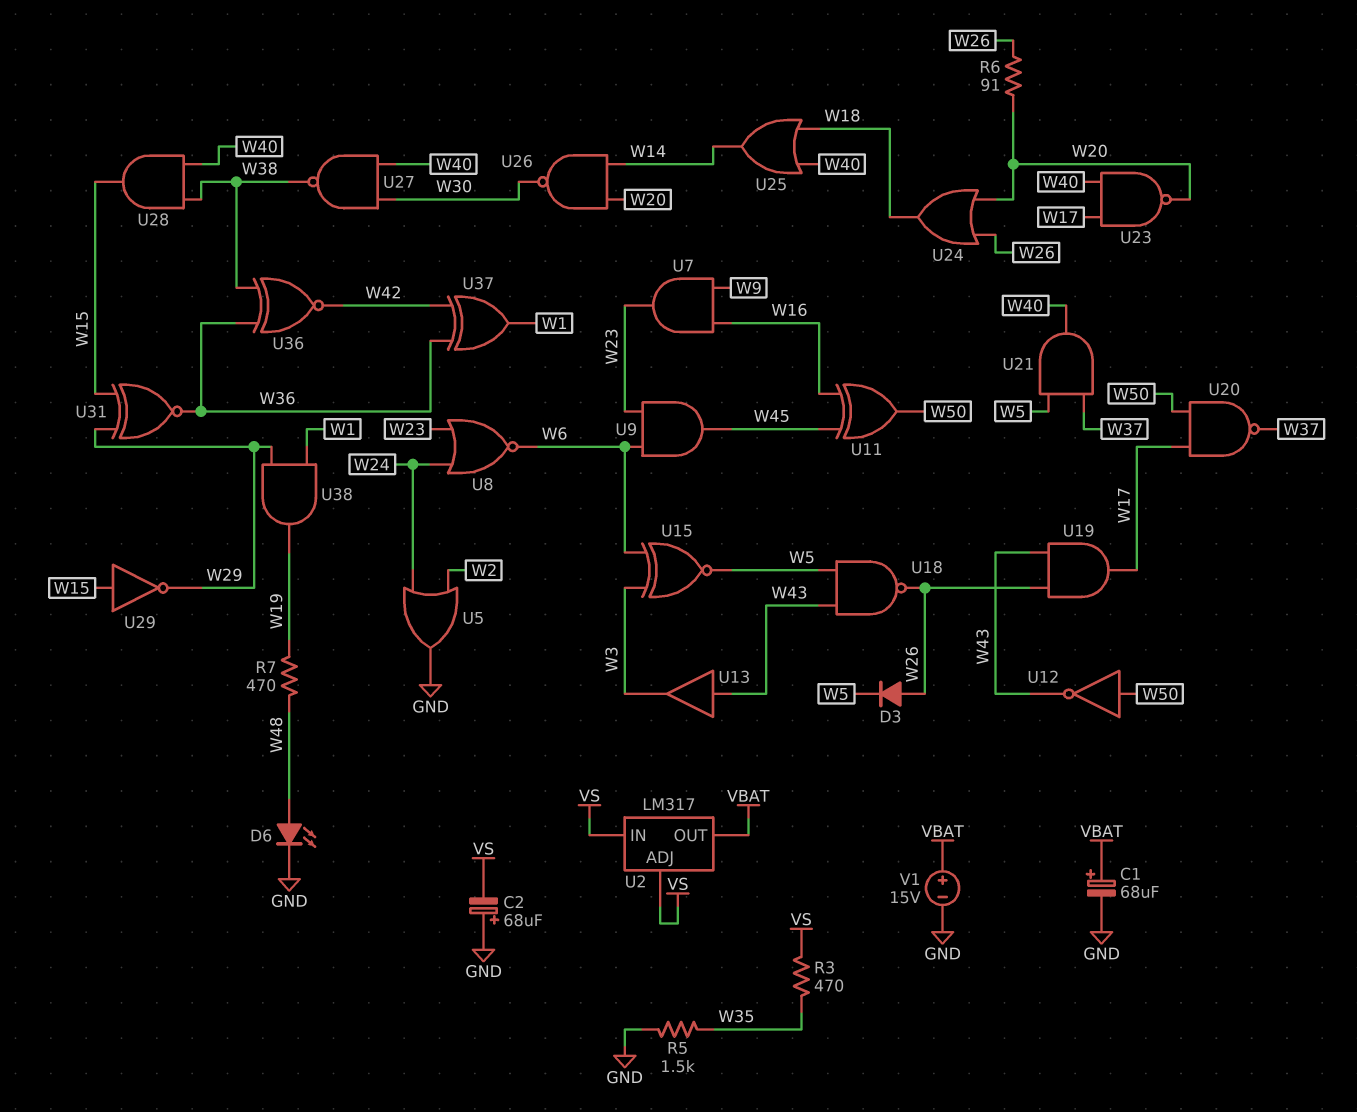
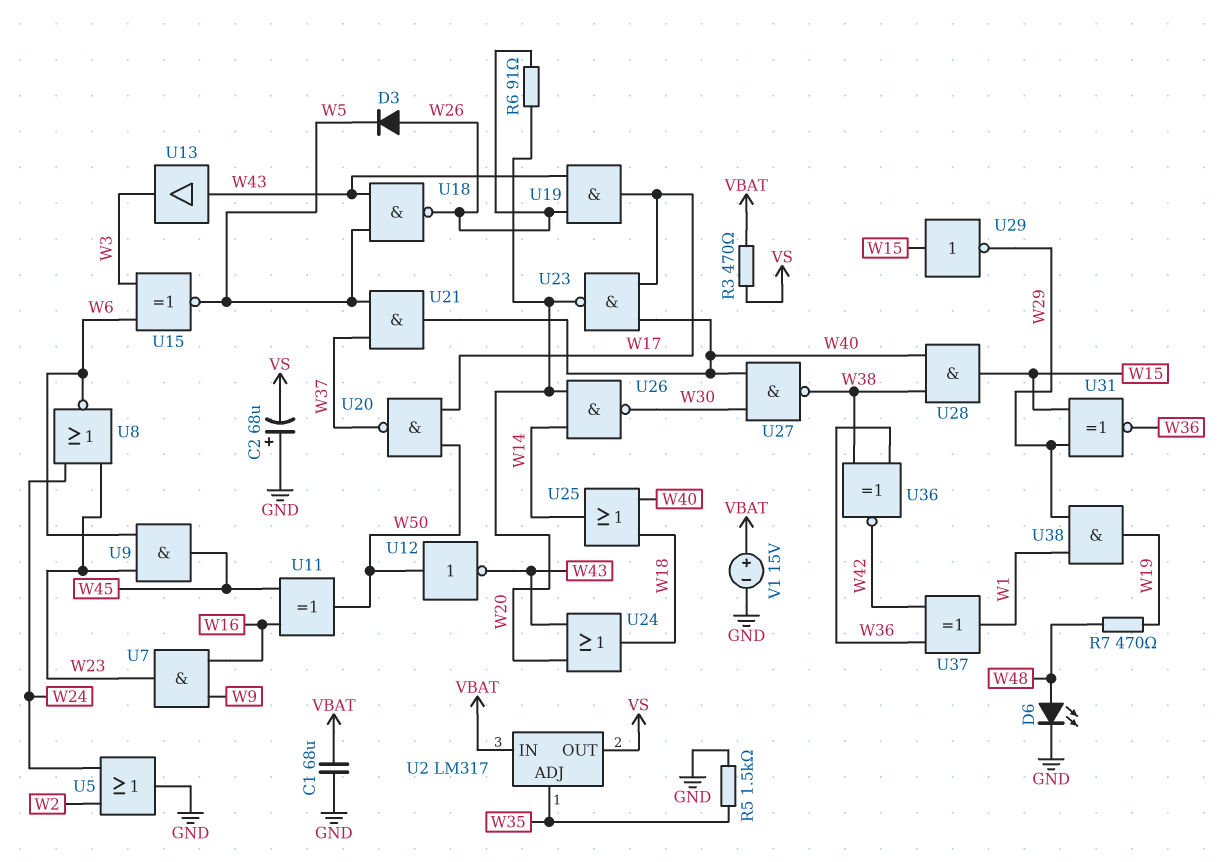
C1: 68uF (plus VBAT, minus GND) -> 68uF (GND, VBAT)
R3: 470 (VS, W35) -> 470 (VBAT, VS)
U2 pin ADJ: VS -> W35
U2 pin IN: VS -> VBAT
U2 pin OUT: VBAT -> VS
U24: OR (in W20, in W26, out W18) -> OR (in W20, in W43, out W18)

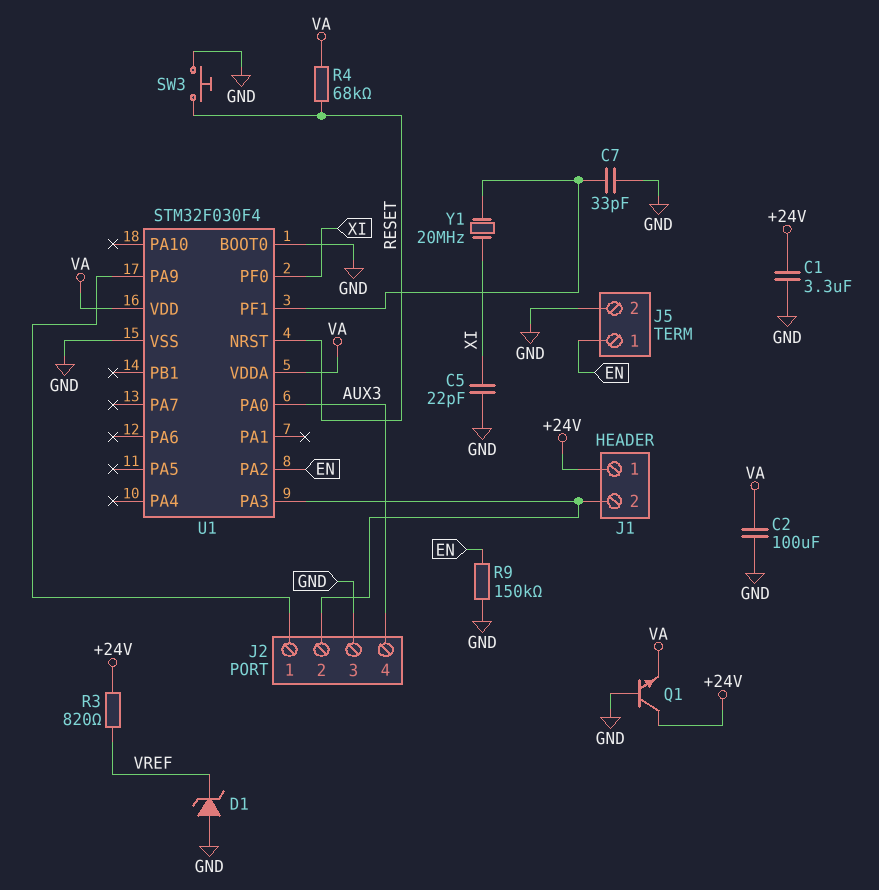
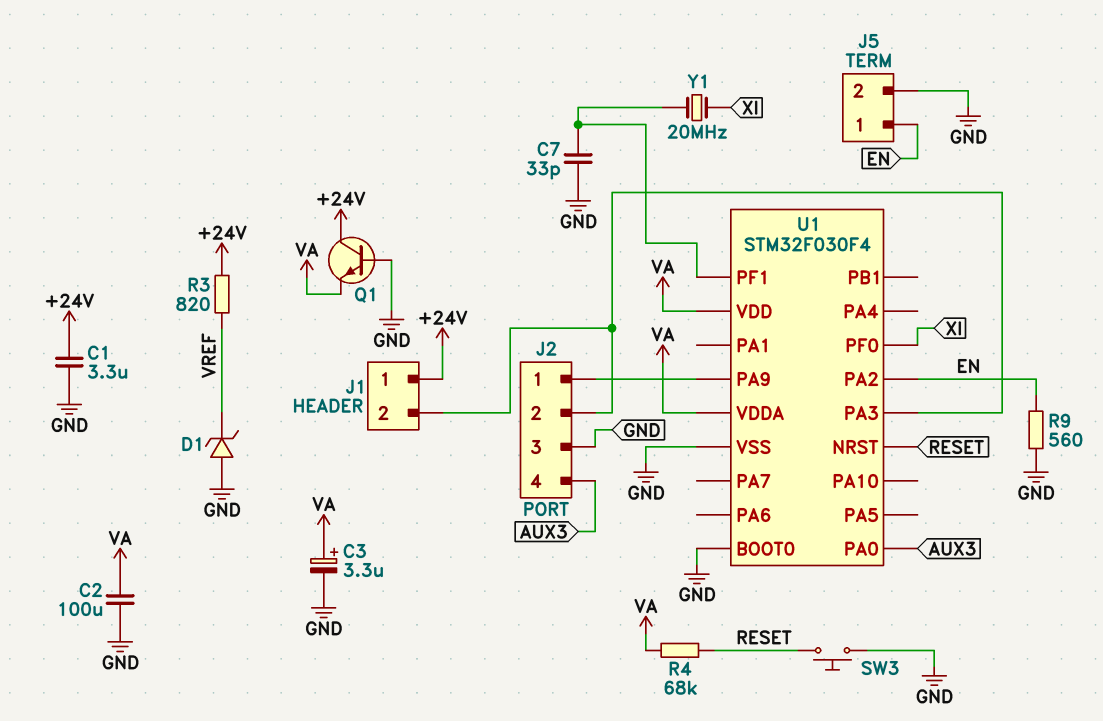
C3: none -> 3.3uF (plus VA, minus GND)
C5: 22pF (GND, XI) -> none
R9: 150k (EN, GND) -> 560 (EN, GND)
-----
• [Exercise directions] Each record must be set down again without alteration, and no picture may be carried over.

• [Solution for this exercise]
C1: 68uF (plus VBAT, minus GND) -> 68uF (GND, VBAT)
R3: 470 (VS, W35) -> 470 (VBAT, VS)
U2 pin ADJ: VS -> W35
U2 pin IN: VS -> VBAT
U2 pin OUT: VBAT -> VS
U24: OR (in W20, in W26, out W18) -> OR (in W20, in W43, out W18)

C3: none -> 3.3uF (plus VA, minus GND)
C5: 22pF (GND, XI) -> none
R9: 150k (EN, GND) -> 560 (EN, GND)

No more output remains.